>>>>
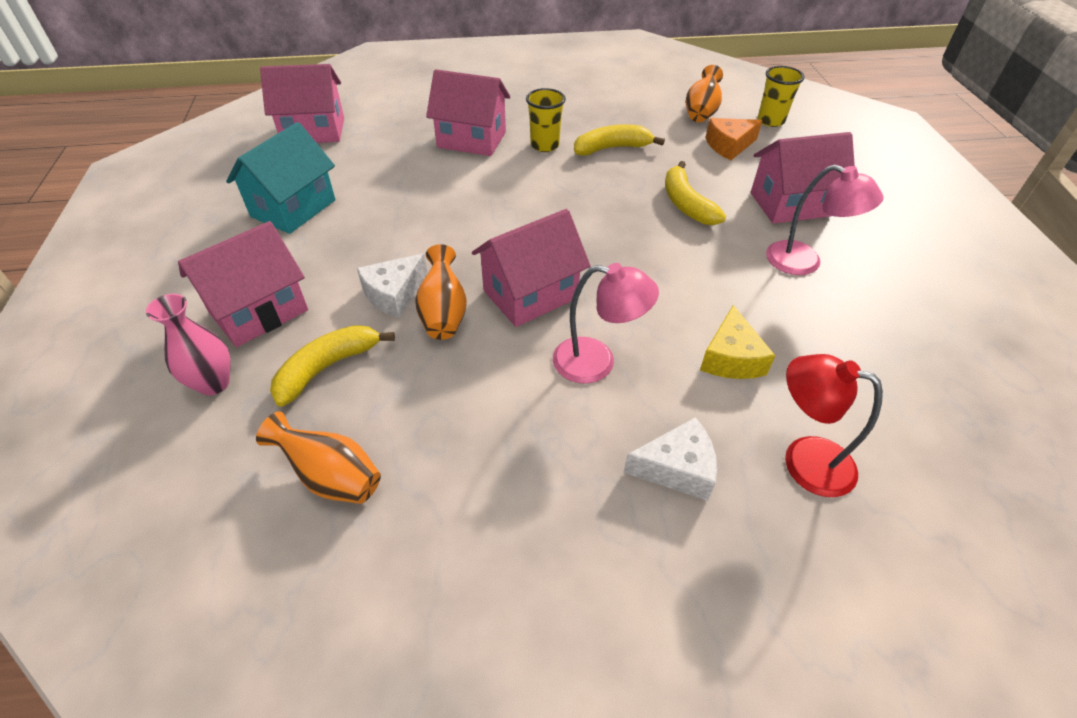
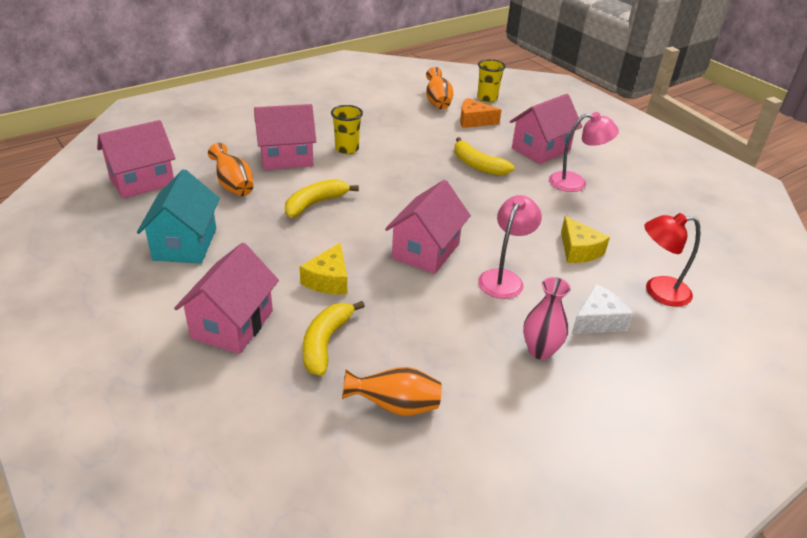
camera: 30 degrees left, 10 degrees down
(213, 383) = (246, 383): pink vase -> pink vase (540, 351)
(394, 294) = (328, 280): white cheese -> yellow cheese
(443, 313) = (377, 281): orange vase -> orange vase (233, 185)
(597, 362) = (504, 278): pink lamp -> pink lamp turned 45 degrees counterclockwise
(612, 148) = (397, 140): yellow banana -> yellow banana (315, 204)
(729, 146) = (474, 121): orange cheese -> orange cheese turned 60 degrees clockwise

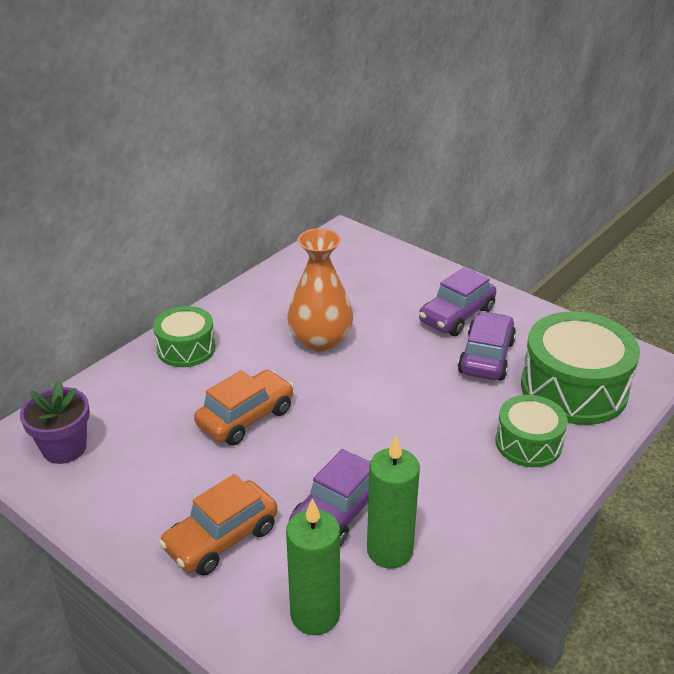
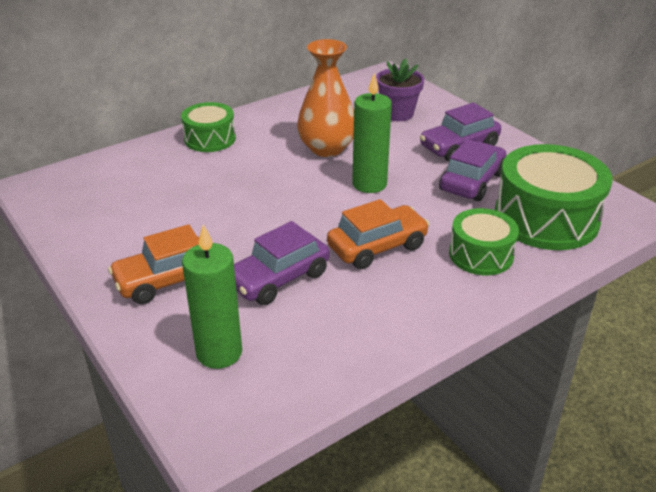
camera: 15 degrees right, 0 degrees up
(64, 448) = (76, 194): purple flower pot -> purple flower pot (397, 114)
(246, 417) = (234, 195): orange car -> orange car (377, 247)
(389, 551) = (310, 316): green candle -> green candle (369, 184)

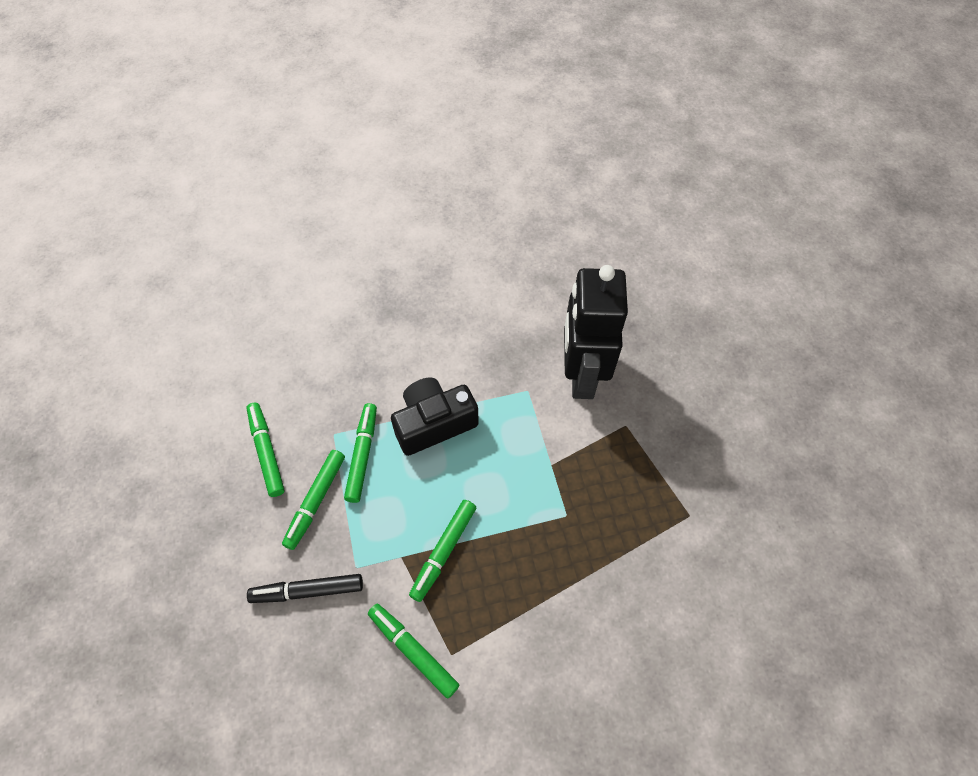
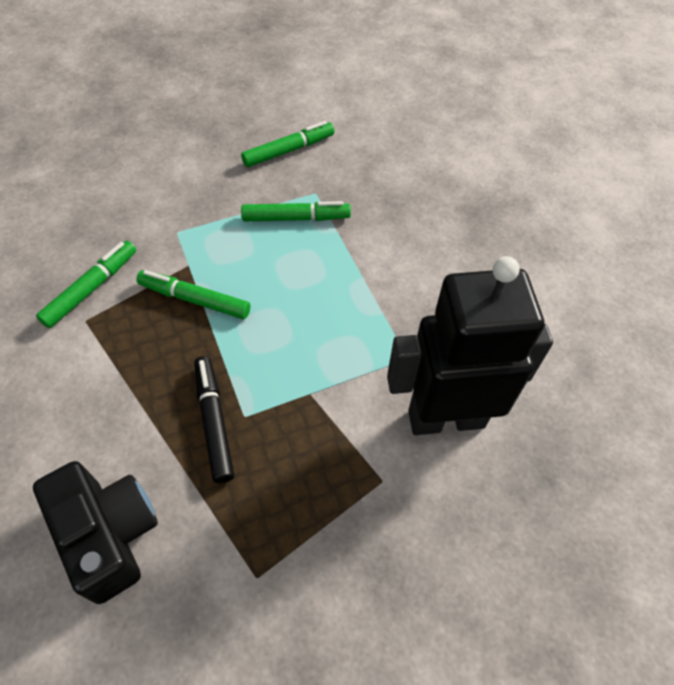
camera: 80 degrees right, 5 degrees down
(307, 590) = (154, 202): black marker -> black marker (214, 421)
(315, 501) = (242, 192): green marker -> none
(434, 423) = (343, 271): black camera -> black camera (109, 534)

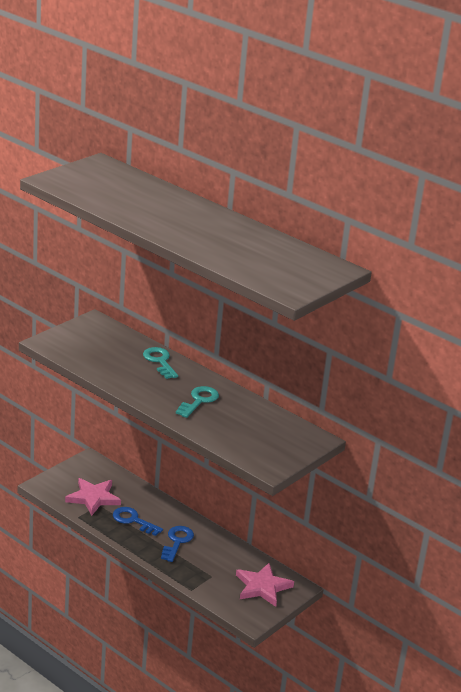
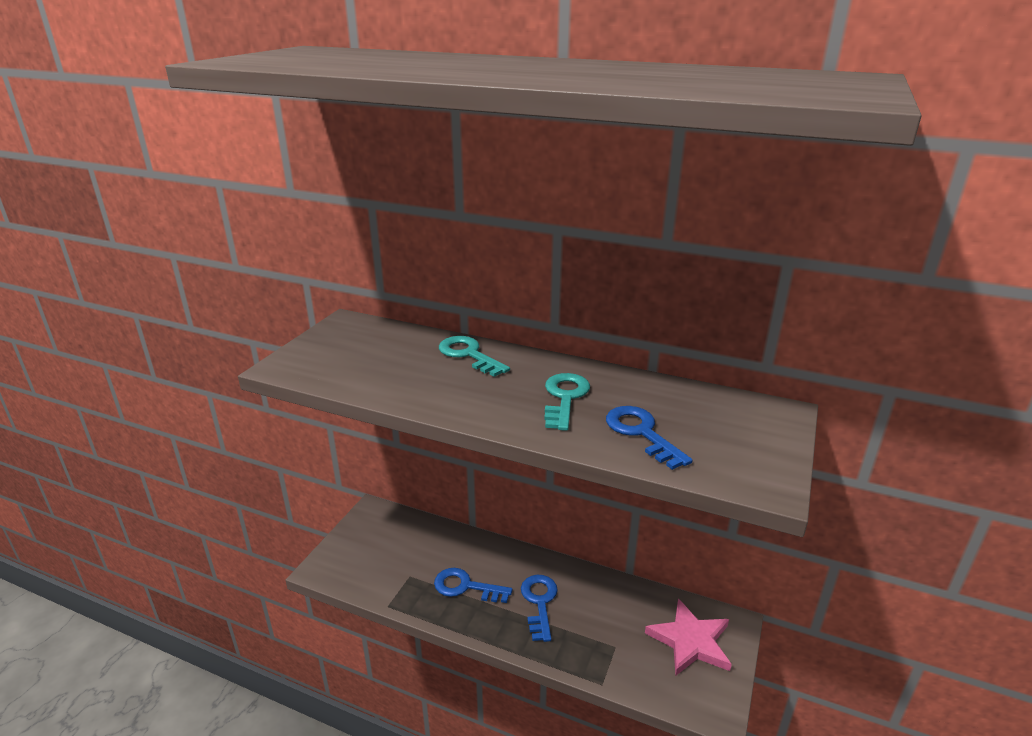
camera: 15 degrees left, 0 degrees up
(93, 498) = (398, 567): pink star -> none
(226, 429) = (641, 433): none -> blue key

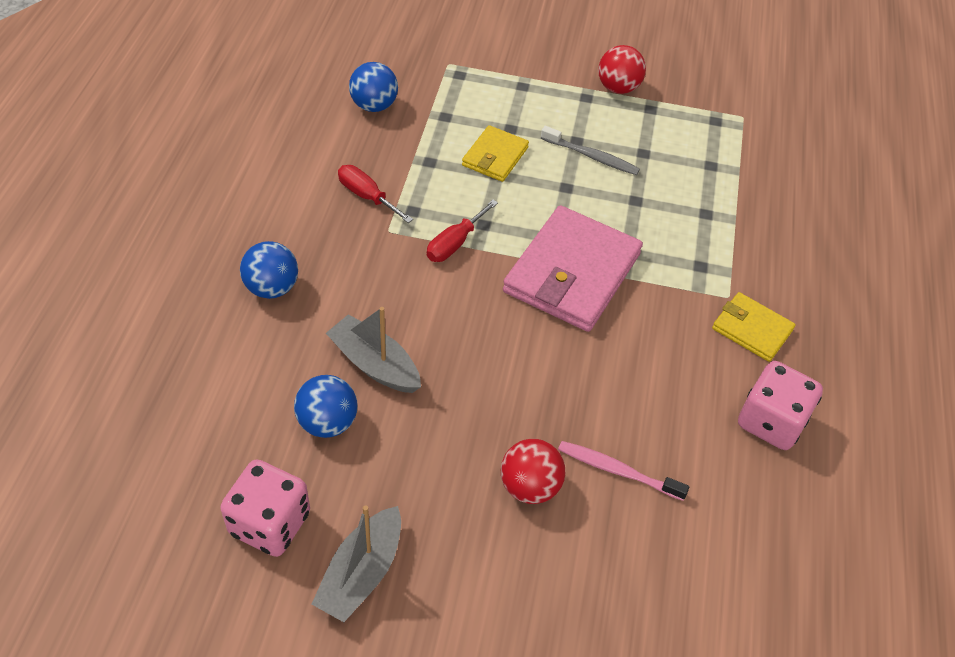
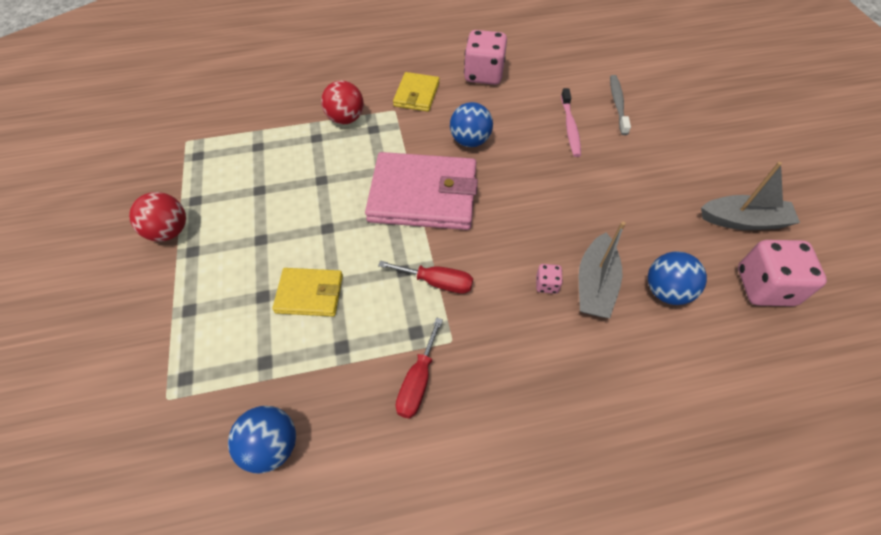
camera: 110 degrees left, 5 degrees up
(272, 288) = (579, 406): blue ball -> blue ball (470, 141)
(400, 324) = (546, 284): none -> pink dice
(529, 486) = (615, 162): red ball -> red ball (345, 119)
(591, 156) = (278, 222): grey toothbrush -> grey toothbrush (617, 104)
<<<<
- **WORK TO COMPLETE**:
Print out the records in full and exactly, dropping every picture.

- **SOLUTION**:
camera: 30 degrees left, 10 degrees down
(213, 383) = (246, 383): pink vase -> pink vase (540, 351)
(394, 294) = (328, 280): white cheese -> yellow cheese
(443, 313) = (377, 281): orange vase -> orange vase (233, 185)
(597, 362) = (504, 278): pink lamp -> pink lamp turned 45 degrees counterclockwise
(612, 148) = (397, 140): yellow banana -> yellow banana (315, 204)
(729, 146) = (474, 121): orange cheese -> orange cheese turned 60 degrees clockwise

camera: 15 degrees right, 0 degrees up
(64, 448) = (76, 194): purple flower pot -> purple flower pot (397, 114)
(246, 417) = (234, 195): orange car -> orange car (377, 247)
(389, 551) = (310, 316): green candle -> green candle (369, 184)

camera: 80 degrees right, 5 degrees down
(307, 590) = (154, 202): black marker -> black marker (214, 421)
(315, 501) = (242, 192): green marker -> none
(434, 423) = (343, 271): black camera -> black camera (109, 534)

camera: 15 degrees left, 0 degrees up
(93, 498) = (398, 567): pink star -> none
(226, 429) = (641, 433): none -> blue key

camera: 110 degrees left, 5 degrees up
(272, 288) = (579, 406): blue ball -> blue ball (470, 141)
(400, 324) = (546, 284): none -> pink dice
(529, 486) = (615, 162): red ball -> red ball (345, 119)
(591, 156) = (278, 222): grey toothbrush -> grey toothbrush (617, 104)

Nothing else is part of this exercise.